About this exercise: Begin at the line that holds "green 1x2 brick [389,203,442,294]" and copy each line exactly until the data below ends, including that last line but no pictures.

--- Recorded data ---

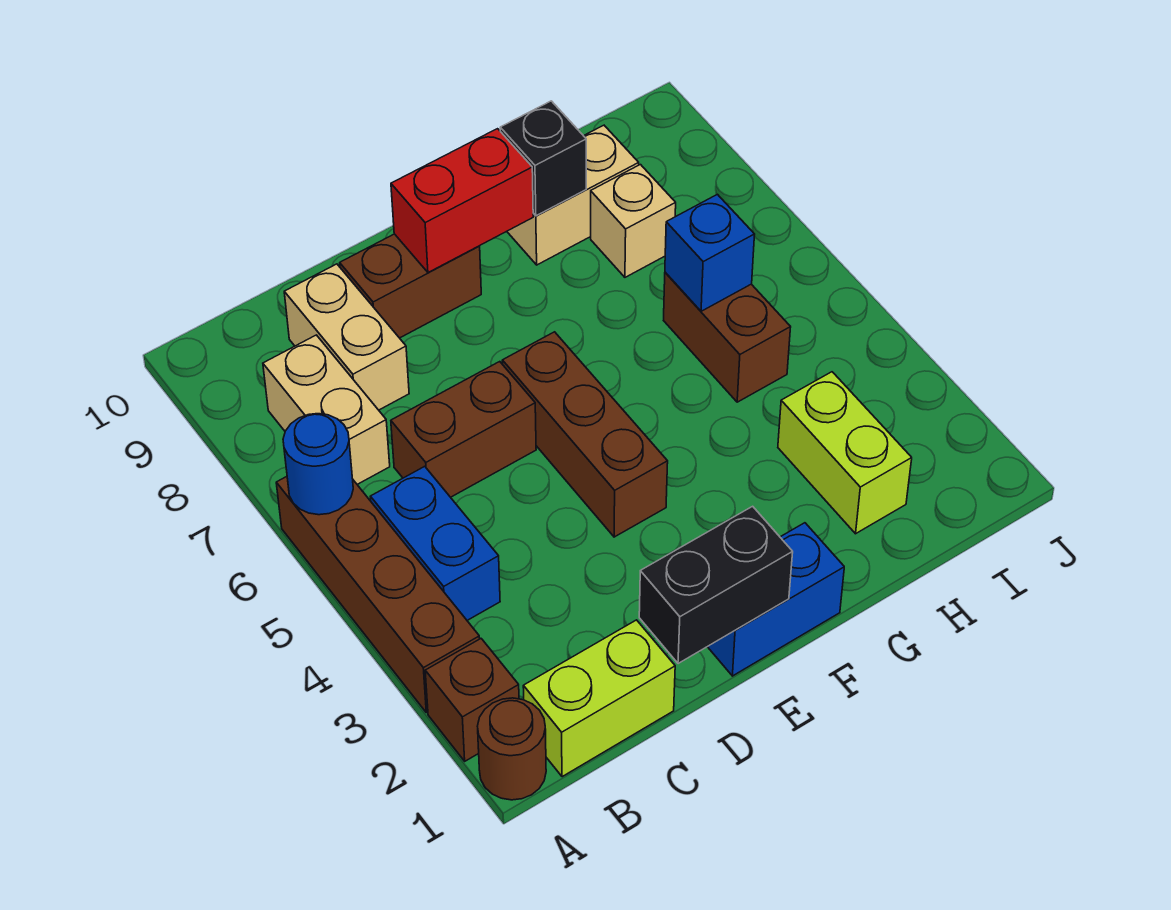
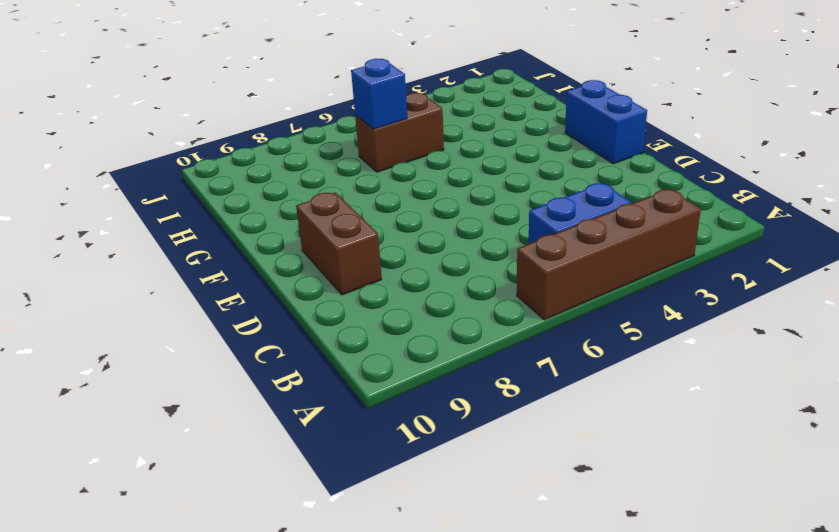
none -> brown 1x1 round brick [477,698,546,800]
none -> brown 1x1 brick [425,639,519,761]
none -> lime 1x2 brick [523,620,675,777]

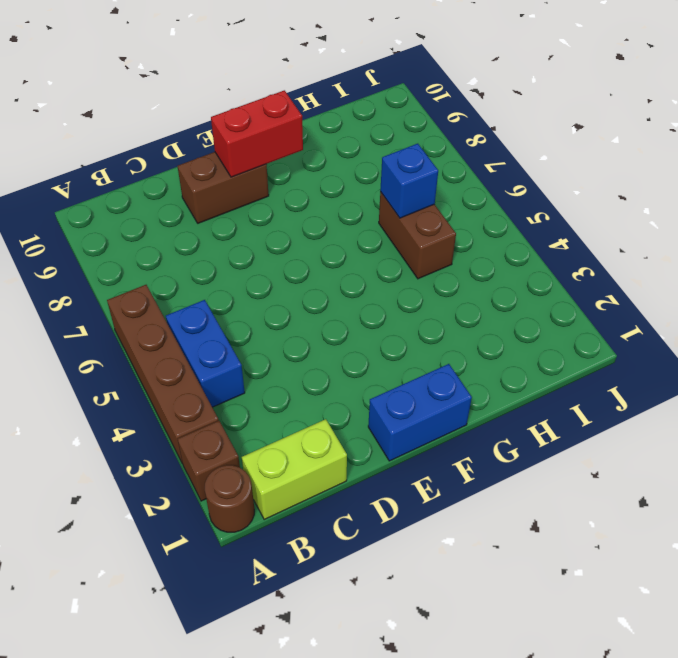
none -> tan 1x2 brick [263,335,390,484]
none -> brown 1x2 brick [391,362,536,497]
none -> tan 1x2 brick [284,264,409,410]

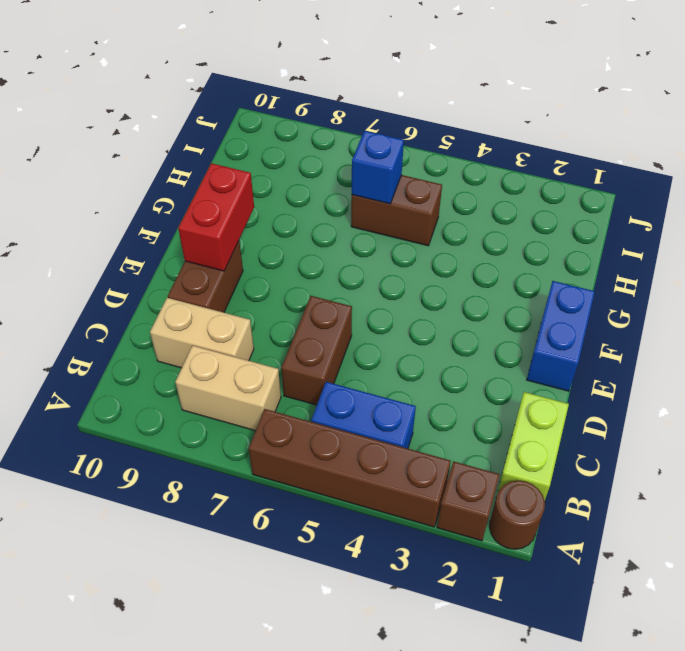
none -> brown 1x3 brick [502,332,668,537]
none -> tan 1x2 brick [507,125,639,265]
none -> lime 1x2 brick [778,372,912,534]

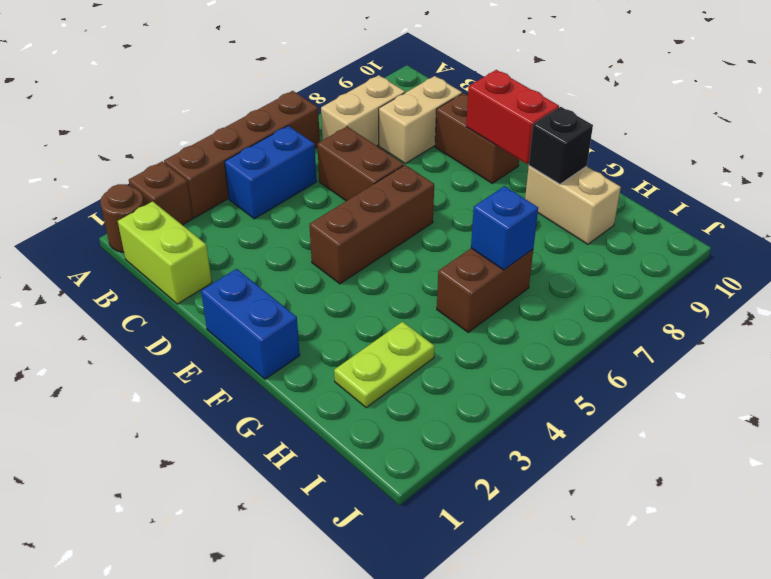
lime 1x2 plate [334,322,434,408] -> lime 1x2 brick [778,372,912,534]
none -> tan 1x1 brick [591,165,676,277]
none -> blue 1x1 round brick [283,414,353,515]
none -> black 1x2 brick [639,506,793,664]

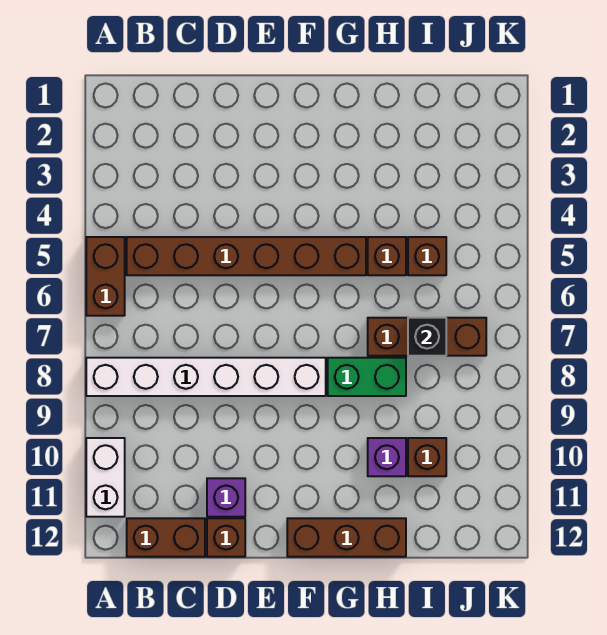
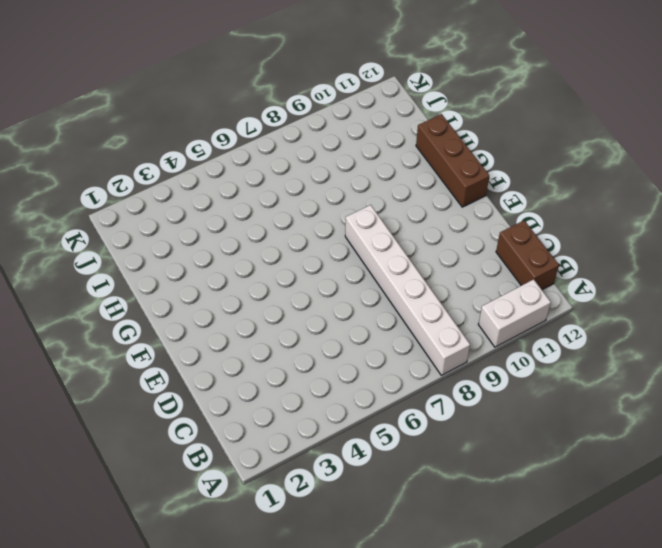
none -> brown 1x2 brick [86,237,125,316]
none -> brown 1x6 brick [127,237,366,275]
none -> purple 1x1 brick [207,478,245,517]

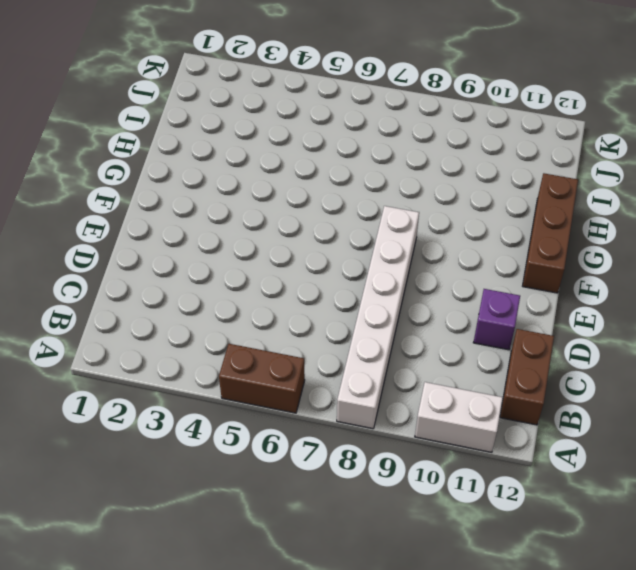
none -> brown 1x6 brick [127,237,366,275]
none -> brown 1x1 brick [207,518,245,557]
none -> green 1x2 brick [328,358,406,396]

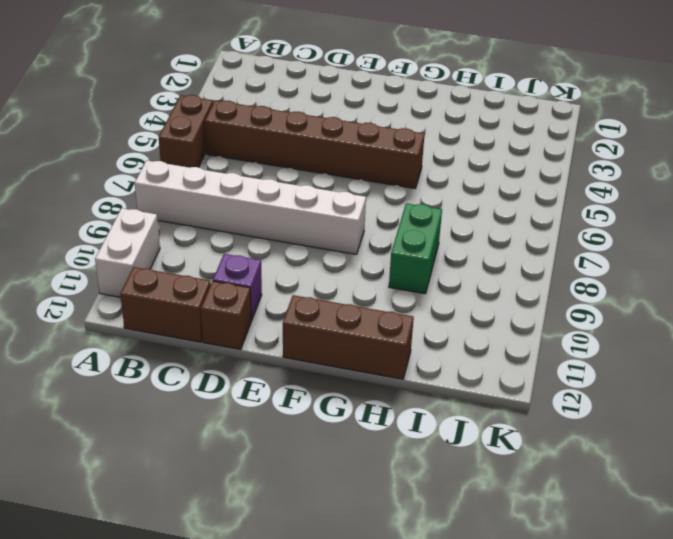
green 1x2 brick [389,203,442,294] -> green 1x2 brick turned to [328,358,406,396]
none -> brown 1x1 brick [368,237,406,275]
none -> brown 1x3 brick [368,318,486,356]
none -> purple 1x1 brick [368,438,406,476]

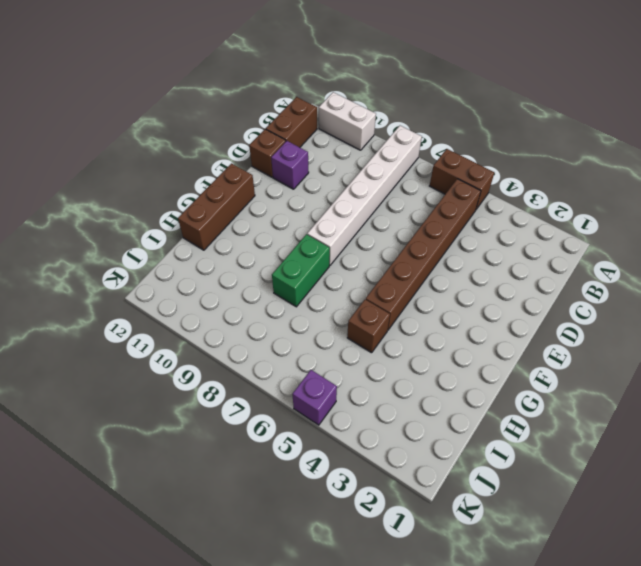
purple 1x1 brick [292,370,337,425] -> purple 1x1 brick moved to [368,438,406,476]
none -> brown 1x3 brick [368,318,486,356]
none -> brown 1x1 brick [408,237,446,275]
none -> brown 1x1 brick [408,438,446,476]

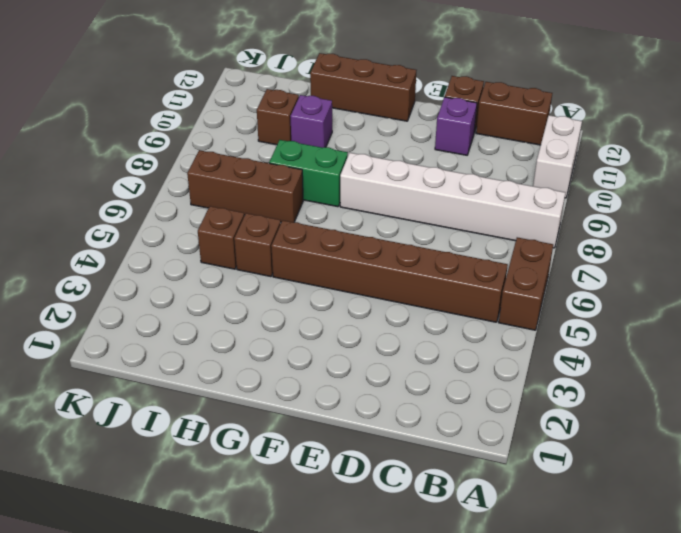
none -> black 1x1 brick [408,318,446,356]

---

Answer for this exercise:
green 1x2 brick [389,203,442,294] -> green 1x2 brick turned to [328,358,406,396]
none -> brown 1x1 brick [368,237,406,275]
none -> brown 1x3 brick [368,318,486,356]
none -> purple 1x1 brick [368,438,406,476]

purple 1x1 brick [292,370,337,425] -> purple 1x1 brick moved to [368,438,406,476]
none -> brown 1x3 brick [368,318,486,356]
none -> brown 1x1 brick [408,237,446,275]
none -> brown 1x1 brick [408,438,446,476]

none -> black 1x1 brick [408,318,446,356]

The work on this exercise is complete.